- **Exercise description**: Could you print the entries below exactly, starting at the line that contains "What was the" and stopping after the last one?

::: Supplied data :::

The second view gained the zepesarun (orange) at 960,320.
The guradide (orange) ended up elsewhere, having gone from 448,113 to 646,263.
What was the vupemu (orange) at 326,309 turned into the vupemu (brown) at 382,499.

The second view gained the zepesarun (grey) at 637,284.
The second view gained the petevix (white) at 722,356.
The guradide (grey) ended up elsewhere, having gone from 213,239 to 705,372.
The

:::

- **Written reply**:
What was the vupemu (orange) at 326,309 turned into the vupemu (brown) at 382,499.

The second view gained the zepesarun (grey) at 637,284.
The second view gained the petevix (white) at 722,356.
The guradide (grey) ended up elsewhere, having gone from 213,239 to 705,372.
The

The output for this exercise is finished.